■ **EXERCISE DESCRIPTION**
Pull every line containing "stacking" out of the listing below.

BEGIN SUPPLIED RECORDS

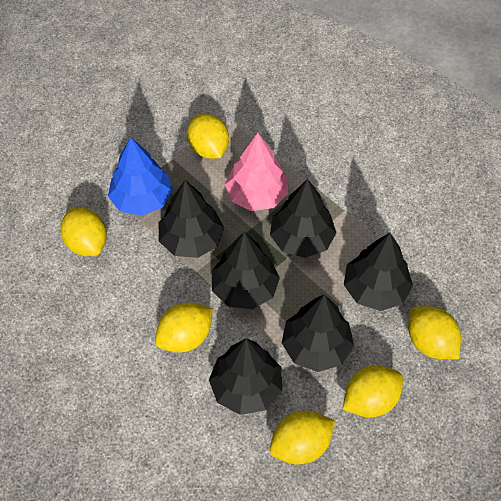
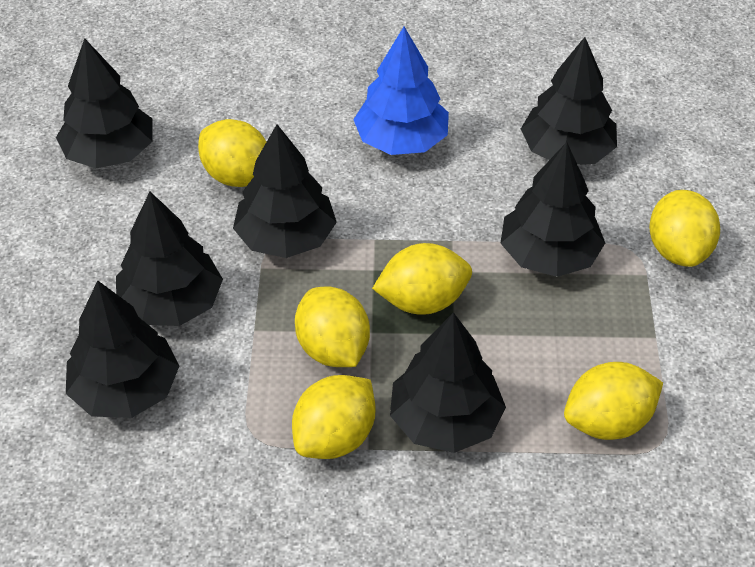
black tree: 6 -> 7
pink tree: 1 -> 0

END SUPPLIED RECORDS
BEGIN SUPPLIED RECORDS

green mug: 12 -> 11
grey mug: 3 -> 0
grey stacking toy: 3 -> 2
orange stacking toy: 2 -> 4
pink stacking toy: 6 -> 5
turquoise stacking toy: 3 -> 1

END SUPPLIED RECORDS
BEGIN SUPPLIED RECORDS

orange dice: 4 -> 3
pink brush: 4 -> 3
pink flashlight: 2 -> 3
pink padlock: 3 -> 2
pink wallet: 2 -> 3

END SUPPLIED RECORDS

■ **SOLUTION FOR THIS PROBLEM**
grey stacking toy: 3 -> 2
orange stacking toy: 2 -> 4
pink stacking toy: 6 -> 5
turquoise stacking toy: 3 -> 1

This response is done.